»»

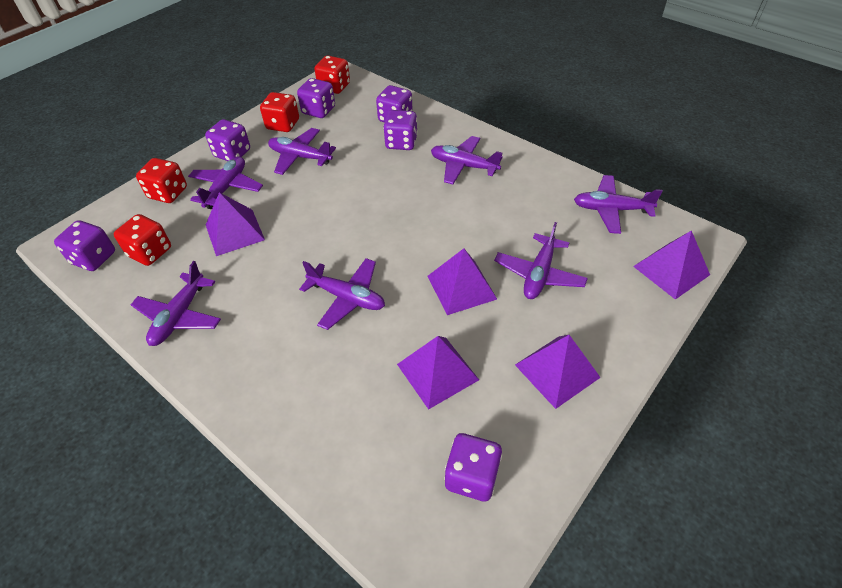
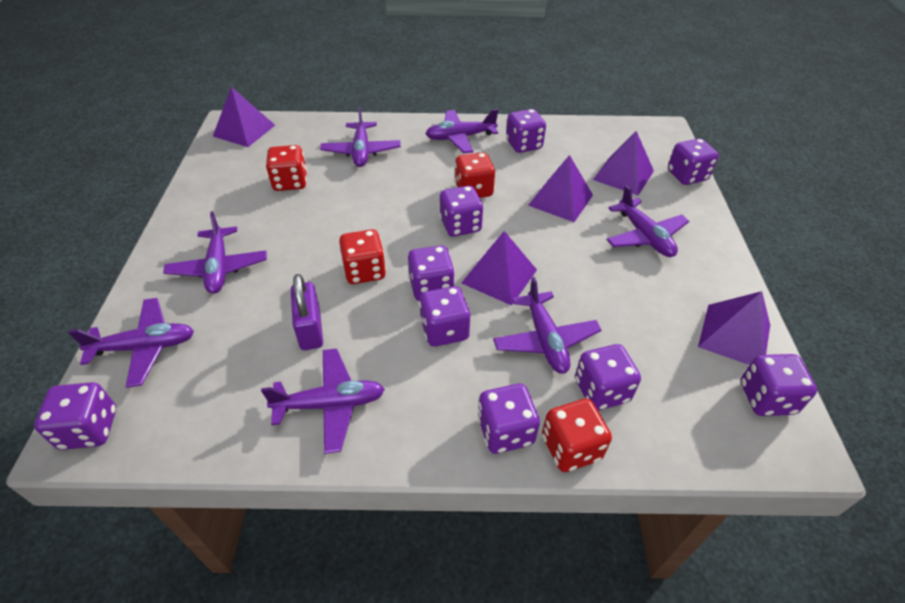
purple dice: 6 -> 9
purple padlock: 0 -> 1

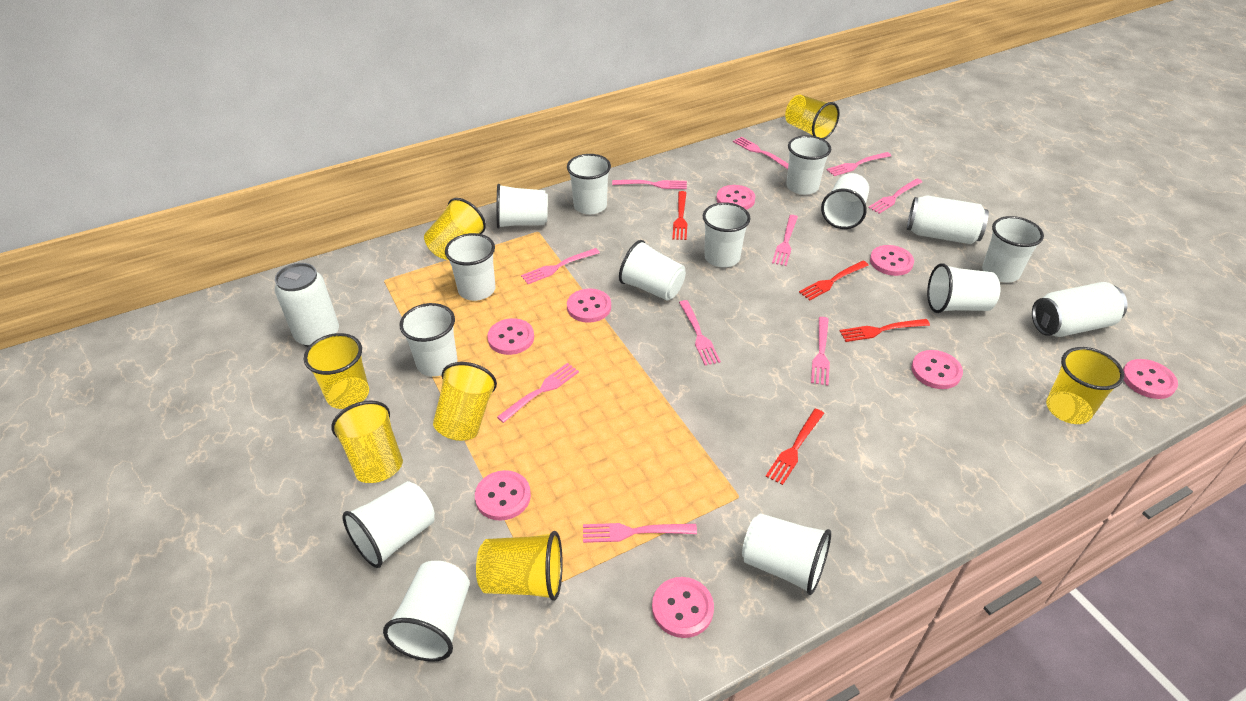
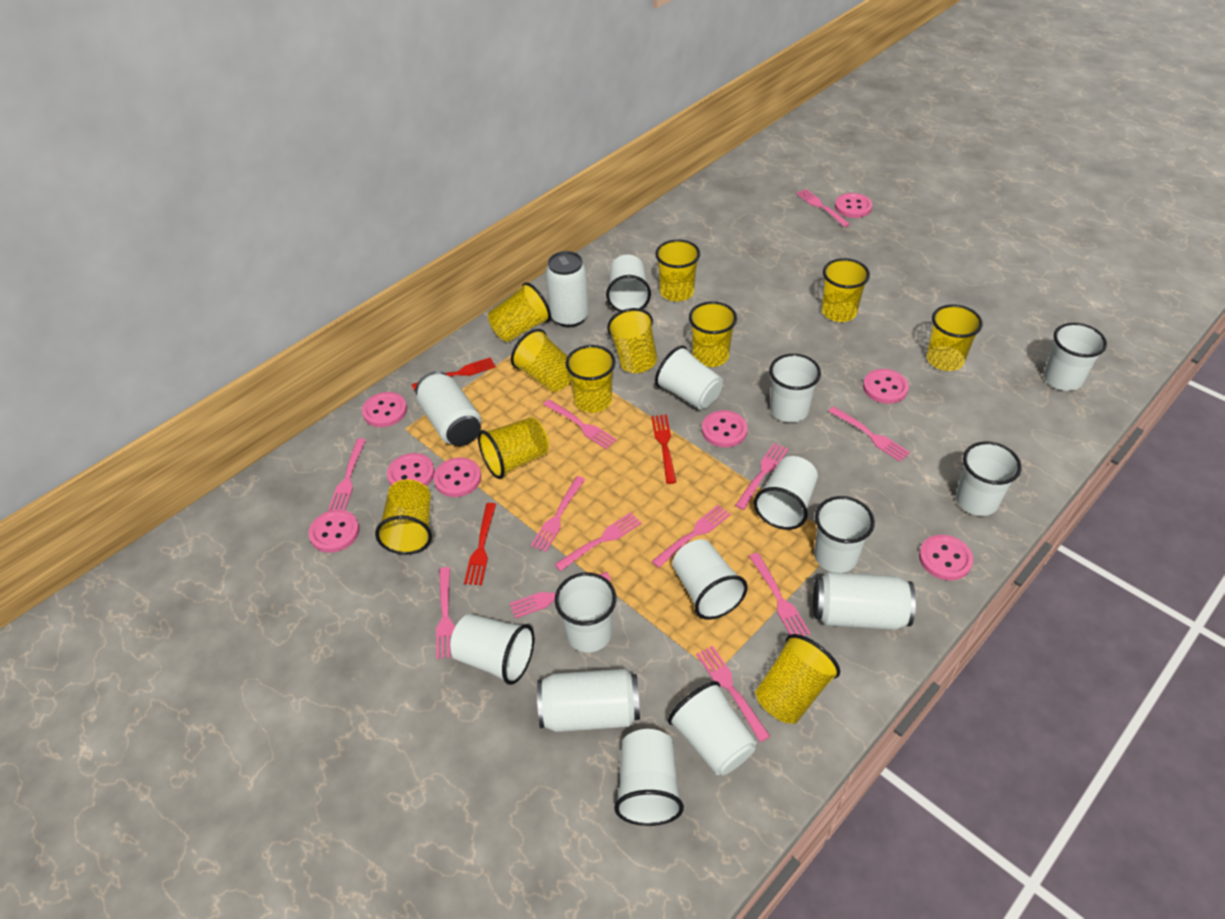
pink fork: 10 -> 12
red fork: 4 -> 3
white can: 3 -> 4
white cup: 13 -> 12
yellow cup: 7 -> 11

««

» **TASK OBJECTIVE**: Transcribe each of the records above precisely, with no pictures in the copy.

» **SOLUTION TO THE EXERCISE**:
purple dice: 6 -> 9
purple padlock: 0 -> 1

pink fork: 10 -> 12
red fork: 4 -> 3
white can: 3 -> 4
white cup: 13 -> 12
yellow cup: 7 -> 11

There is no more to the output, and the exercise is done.